*WORK INSTRUCTION*.
As soon as the line containing "C4: 33nF (3V3, GND) -> none" appears in the material below, start returning lines exactly, and end with the line containing "Q2: PNP 2N3906".

*** Opening GIVEN DATA ***

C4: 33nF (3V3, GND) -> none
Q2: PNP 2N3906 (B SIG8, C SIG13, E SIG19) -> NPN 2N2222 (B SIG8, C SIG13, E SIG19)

*** Closing GIVEN DATA ***
*** Opening GIVEN DATA ***

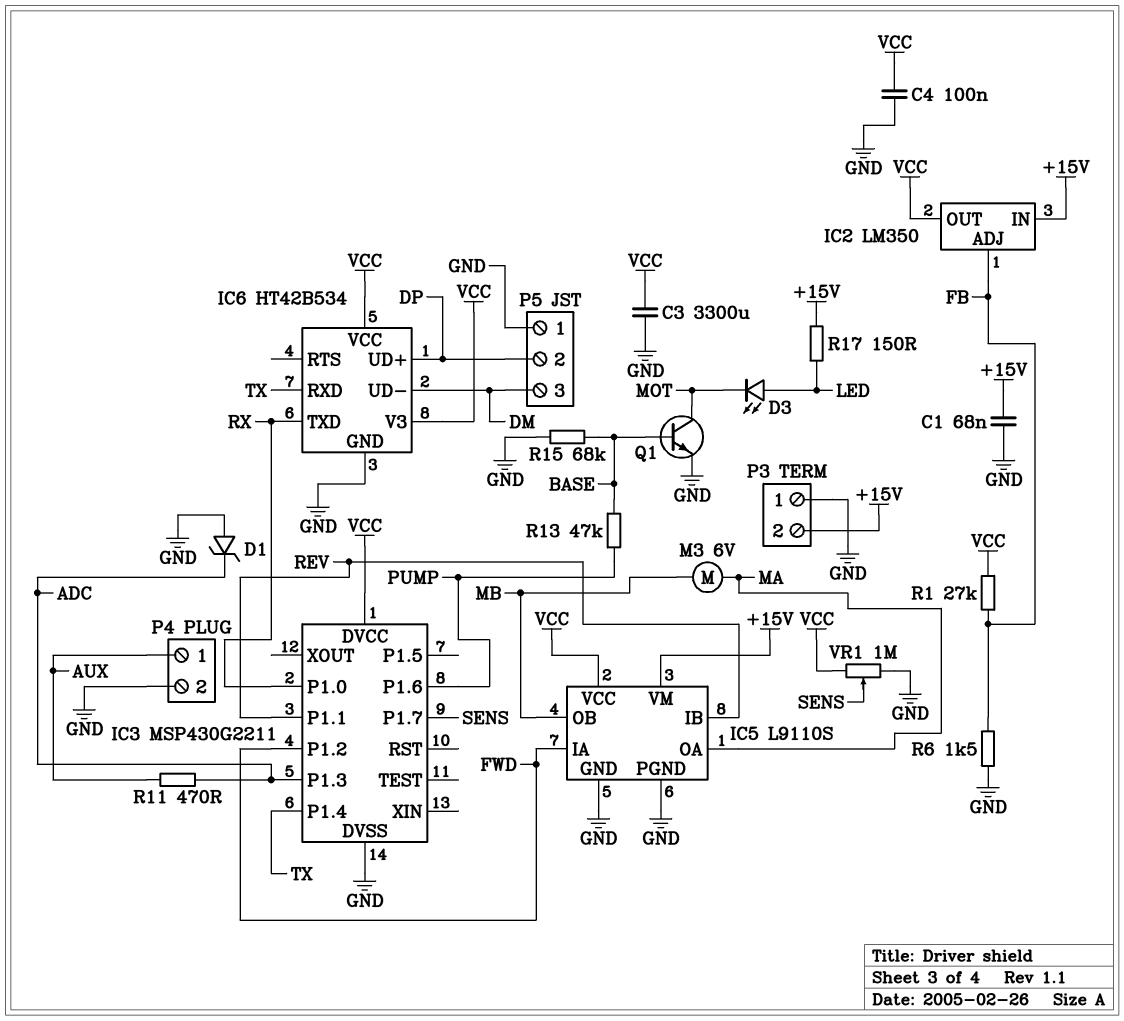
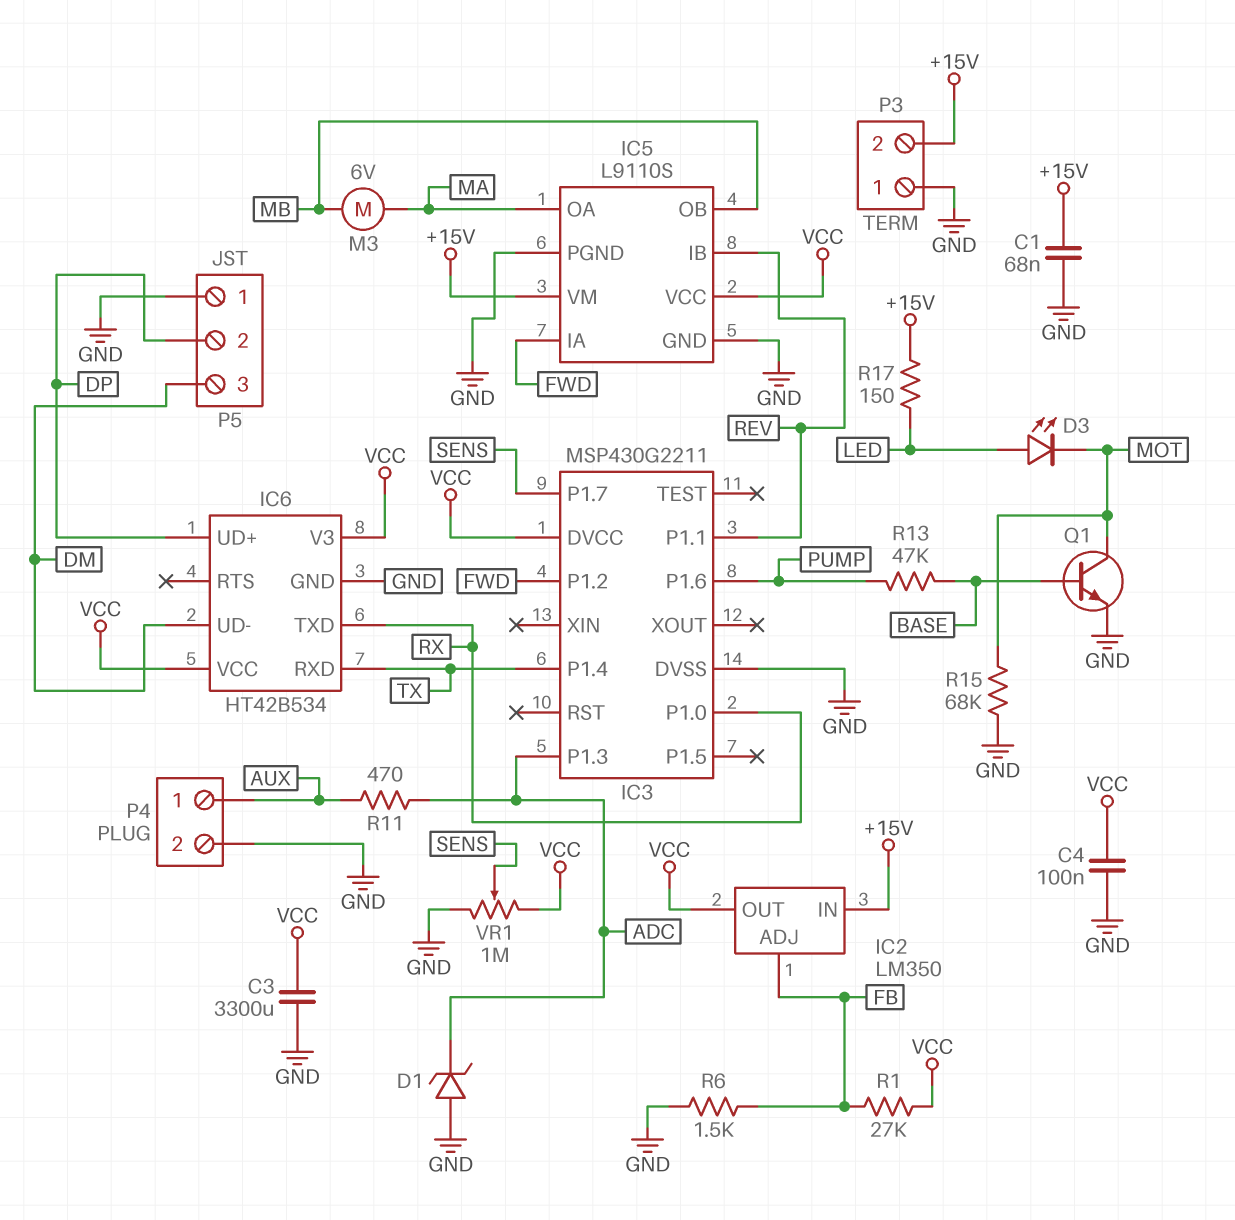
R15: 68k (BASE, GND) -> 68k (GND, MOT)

*** Closing GIVEN DATA ***
*** Opening GIVEN DATA ***

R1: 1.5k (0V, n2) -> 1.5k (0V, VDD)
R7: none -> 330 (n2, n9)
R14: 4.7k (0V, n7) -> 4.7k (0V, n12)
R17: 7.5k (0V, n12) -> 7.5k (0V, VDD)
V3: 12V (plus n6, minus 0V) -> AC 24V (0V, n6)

*** Closing GIVEN DATA ***

*ANSWER BOX*.
C4: 33nF (3V3, GND) -> none
Q2: PNP 2N3906 (B SIG8, C SIG13, E SIG19) -> NPN 2N2222 (B SIG8, C SIG13, E SIG19)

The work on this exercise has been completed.